Material provided —
--- START ---
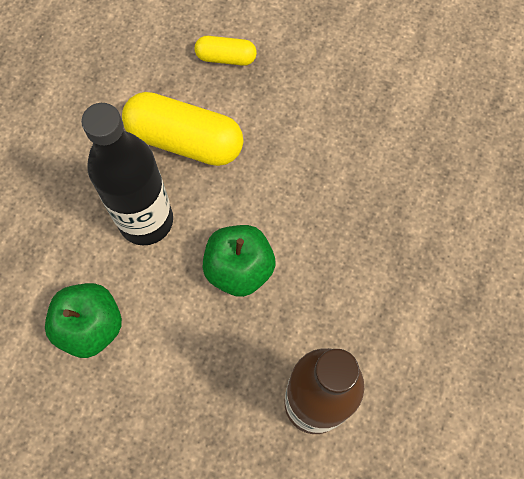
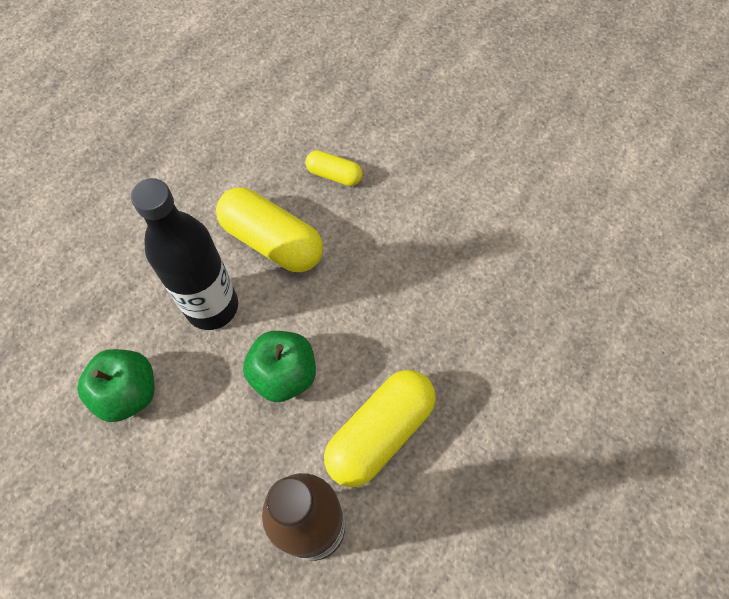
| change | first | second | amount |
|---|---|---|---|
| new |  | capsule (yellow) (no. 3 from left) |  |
--- END ---
Could you copy the listing exactly, leaving out any pictures?

| change | first | second | amount |
|---|---|---|---|
| new |  | capsule (yellow) (no. 3 from left) |  |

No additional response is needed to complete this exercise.